▶ Exercise objective
For the entries below, the expected answer is the line with "second_place: [285, 282]", the line with "- change: appeared", and every line between them, exactly as written, and nothing more.

+++ Material for the task

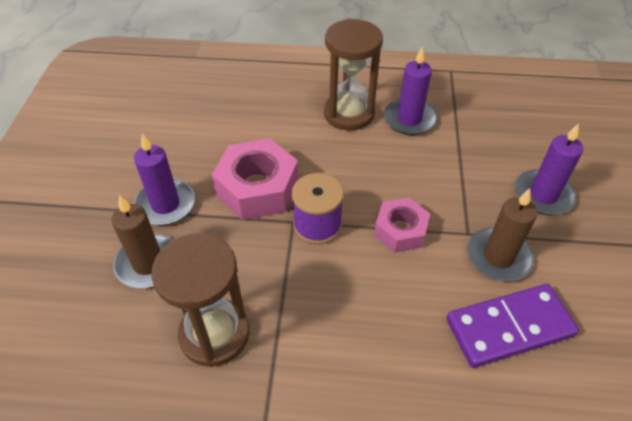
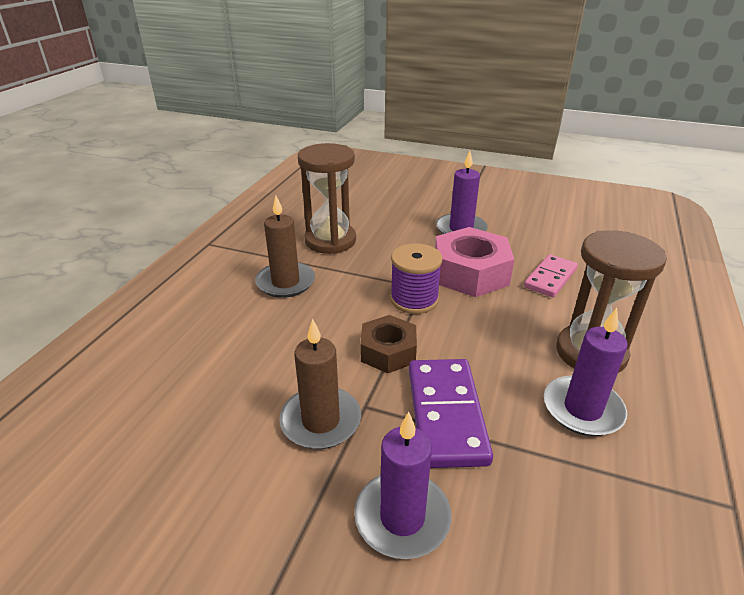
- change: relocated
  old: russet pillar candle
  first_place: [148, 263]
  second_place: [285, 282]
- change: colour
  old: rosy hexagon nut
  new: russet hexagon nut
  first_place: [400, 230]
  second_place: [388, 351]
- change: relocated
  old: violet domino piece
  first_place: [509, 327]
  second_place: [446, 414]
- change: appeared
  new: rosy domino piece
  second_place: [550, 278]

++++++

▶ Solution
  second_place: [285, 282]
- change: colour
  old: rosy hexagon nut
  new: russet hexagon nut
  first_place: [400, 230]
  second_place: [388, 351]
- change: relocated
  old: violet domino piece
  first_place: [509, 327]
  second_place: [446, 414]
- change: appeared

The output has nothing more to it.